***** DATA SECTION *****

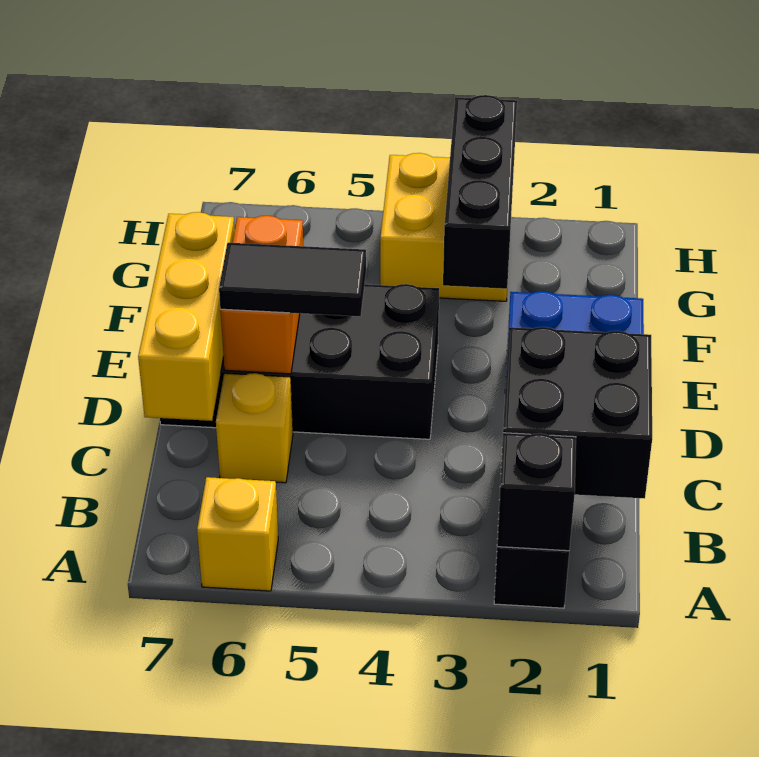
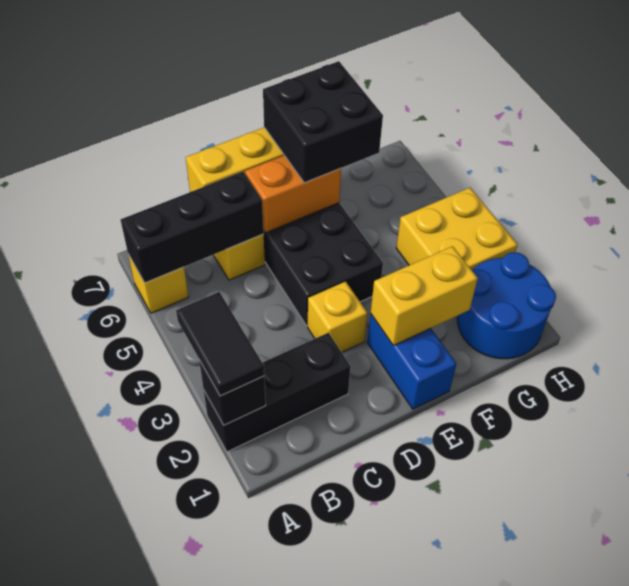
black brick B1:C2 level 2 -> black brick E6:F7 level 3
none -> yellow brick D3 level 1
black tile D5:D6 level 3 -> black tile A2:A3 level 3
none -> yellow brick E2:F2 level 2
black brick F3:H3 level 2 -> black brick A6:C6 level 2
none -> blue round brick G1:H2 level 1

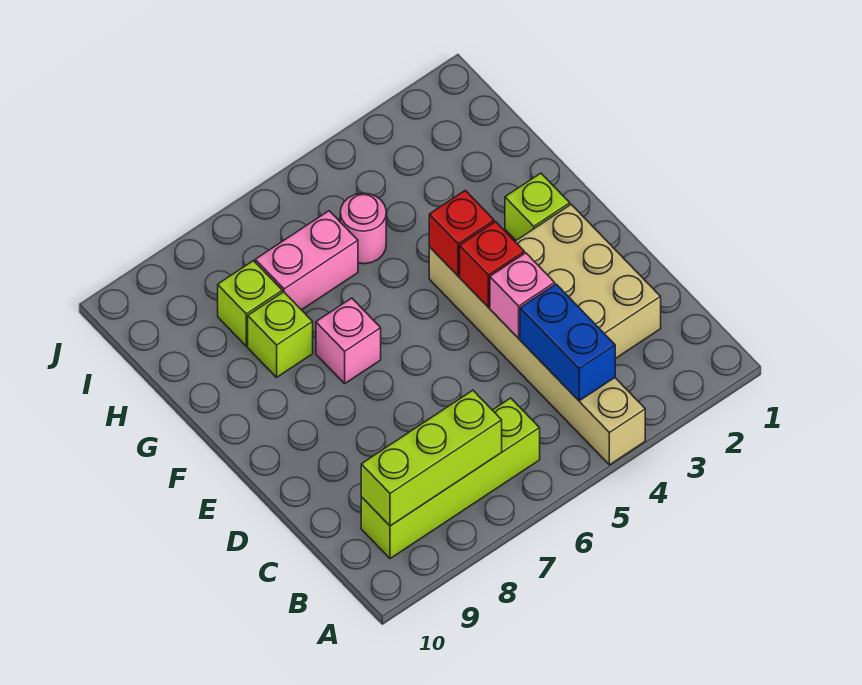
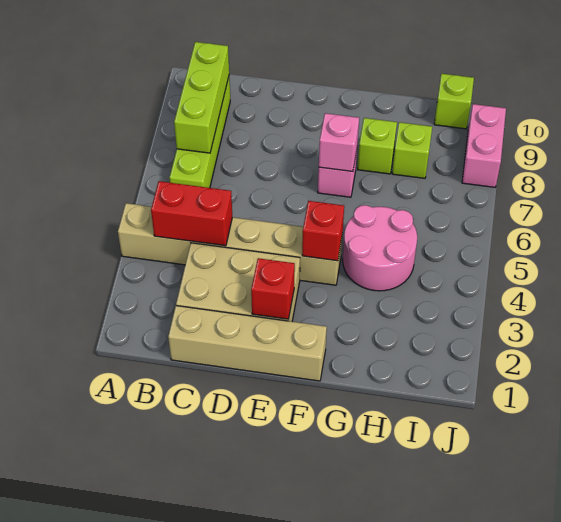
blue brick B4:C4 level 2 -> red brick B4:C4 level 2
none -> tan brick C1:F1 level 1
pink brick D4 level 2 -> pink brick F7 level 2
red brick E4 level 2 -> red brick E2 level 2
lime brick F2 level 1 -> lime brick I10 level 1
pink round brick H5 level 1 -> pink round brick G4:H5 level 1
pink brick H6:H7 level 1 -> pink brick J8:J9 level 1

*****

-- ABOUT THIS EXERCISE --
Retype the lines above without alteration. The first is the one containing "none -> tan brick C1:F1 level 1", and the last is the final line of the data.

-- SOLUTION FOR THIS EXERCISE --
none -> tan brick C1:F1 level 1
pink brick D4 level 2 -> pink brick F7 level 2
red brick E4 level 2 -> red brick E2 level 2
lime brick F2 level 1 -> lime brick I10 level 1
pink round brick H5 level 1 -> pink round brick G4:H5 level 1
pink brick H6:H7 level 1 -> pink brick J8:J9 level 1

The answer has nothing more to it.